What is expected: Find the line with "plant: (222, 260)" in the entries below, then reproduce it and every line after it down to and including the line with "washbasin: (658, 449) -> (154, 365), moved", exactly.
◇ ◇ ◇
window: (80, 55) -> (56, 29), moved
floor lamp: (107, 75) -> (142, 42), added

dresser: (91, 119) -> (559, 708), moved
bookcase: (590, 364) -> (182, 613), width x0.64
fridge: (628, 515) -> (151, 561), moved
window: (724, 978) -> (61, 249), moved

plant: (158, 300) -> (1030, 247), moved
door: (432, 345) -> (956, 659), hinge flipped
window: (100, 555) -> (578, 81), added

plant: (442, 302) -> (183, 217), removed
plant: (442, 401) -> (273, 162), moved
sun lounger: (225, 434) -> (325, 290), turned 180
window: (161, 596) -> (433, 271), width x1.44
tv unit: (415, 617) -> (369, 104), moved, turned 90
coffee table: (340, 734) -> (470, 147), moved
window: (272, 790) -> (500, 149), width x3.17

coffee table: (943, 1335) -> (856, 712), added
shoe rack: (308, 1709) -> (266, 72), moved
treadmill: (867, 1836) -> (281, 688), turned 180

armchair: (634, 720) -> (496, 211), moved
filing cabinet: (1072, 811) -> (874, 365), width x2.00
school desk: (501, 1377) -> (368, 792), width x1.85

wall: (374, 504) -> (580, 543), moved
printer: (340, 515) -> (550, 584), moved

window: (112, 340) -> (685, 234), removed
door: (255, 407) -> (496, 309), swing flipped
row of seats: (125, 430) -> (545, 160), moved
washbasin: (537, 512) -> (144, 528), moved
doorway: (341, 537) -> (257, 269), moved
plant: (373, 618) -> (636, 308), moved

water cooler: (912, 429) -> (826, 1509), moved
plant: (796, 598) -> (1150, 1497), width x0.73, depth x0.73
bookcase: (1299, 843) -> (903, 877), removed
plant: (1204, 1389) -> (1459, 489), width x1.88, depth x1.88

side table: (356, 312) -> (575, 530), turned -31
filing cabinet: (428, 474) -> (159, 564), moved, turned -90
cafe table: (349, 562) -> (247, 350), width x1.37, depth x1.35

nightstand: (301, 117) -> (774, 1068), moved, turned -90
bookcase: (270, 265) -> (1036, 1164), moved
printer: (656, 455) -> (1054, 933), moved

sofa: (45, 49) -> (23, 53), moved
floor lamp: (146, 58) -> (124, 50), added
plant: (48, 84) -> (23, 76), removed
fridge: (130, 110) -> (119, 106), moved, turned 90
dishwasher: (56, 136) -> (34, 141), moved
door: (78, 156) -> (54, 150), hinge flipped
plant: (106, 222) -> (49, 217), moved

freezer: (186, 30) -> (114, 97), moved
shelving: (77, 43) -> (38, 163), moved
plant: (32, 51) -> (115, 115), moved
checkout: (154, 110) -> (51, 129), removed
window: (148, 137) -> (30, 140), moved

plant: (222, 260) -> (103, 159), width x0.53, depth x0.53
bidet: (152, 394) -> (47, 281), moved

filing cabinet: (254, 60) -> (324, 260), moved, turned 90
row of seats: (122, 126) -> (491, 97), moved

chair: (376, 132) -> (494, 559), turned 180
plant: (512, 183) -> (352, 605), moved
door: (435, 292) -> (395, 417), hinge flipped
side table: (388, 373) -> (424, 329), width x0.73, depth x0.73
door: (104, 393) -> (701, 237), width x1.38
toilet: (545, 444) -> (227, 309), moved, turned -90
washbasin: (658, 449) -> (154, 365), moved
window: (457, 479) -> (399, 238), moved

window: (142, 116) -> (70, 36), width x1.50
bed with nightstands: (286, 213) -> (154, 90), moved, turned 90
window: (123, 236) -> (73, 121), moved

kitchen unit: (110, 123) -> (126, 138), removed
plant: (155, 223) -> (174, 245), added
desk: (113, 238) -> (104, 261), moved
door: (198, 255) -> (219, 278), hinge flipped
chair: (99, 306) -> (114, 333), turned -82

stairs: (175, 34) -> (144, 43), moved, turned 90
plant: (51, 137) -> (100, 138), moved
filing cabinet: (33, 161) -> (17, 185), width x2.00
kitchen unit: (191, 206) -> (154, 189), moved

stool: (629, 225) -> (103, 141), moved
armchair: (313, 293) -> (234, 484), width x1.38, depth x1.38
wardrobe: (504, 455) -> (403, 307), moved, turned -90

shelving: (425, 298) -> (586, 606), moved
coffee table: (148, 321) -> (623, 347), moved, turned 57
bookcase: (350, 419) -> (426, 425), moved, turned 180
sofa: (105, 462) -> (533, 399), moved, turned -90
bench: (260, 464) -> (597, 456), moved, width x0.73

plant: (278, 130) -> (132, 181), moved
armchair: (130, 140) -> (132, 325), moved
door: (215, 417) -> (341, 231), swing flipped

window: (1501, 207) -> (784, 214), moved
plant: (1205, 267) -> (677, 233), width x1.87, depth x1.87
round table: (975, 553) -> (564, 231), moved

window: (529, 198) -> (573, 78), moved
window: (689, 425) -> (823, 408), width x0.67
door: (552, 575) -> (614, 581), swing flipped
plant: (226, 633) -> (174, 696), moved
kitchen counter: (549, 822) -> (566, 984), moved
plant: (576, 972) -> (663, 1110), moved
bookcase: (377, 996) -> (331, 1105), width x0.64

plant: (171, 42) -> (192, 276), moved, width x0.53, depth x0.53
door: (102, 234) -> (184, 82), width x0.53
◇ ◇ ◇
Answer box:
plant: (222, 260) -> (103, 159), width x0.53, depth x0.53
bidet: (152, 394) -> (47, 281), moved

filing cabinet: (254, 60) -> (324, 260), moved, turned 90
row of seats: (122, 126) -> (491, 97), moved

chair: (376, 132) -> (494, 559), turned 180
plant: (512, 183) -> (352, 605), moved
door: (435, 292) -> (395, 417), hinge flipped
side table: (388, 373) -> (424, 329), width x0.73, depth x0.73
door: (104, 393) -> (701, 237), width x1.38
toilet: (545, 444) -> (227, 309), moved, turned -90
washbasin: (658, 449) -> (154, 365), moved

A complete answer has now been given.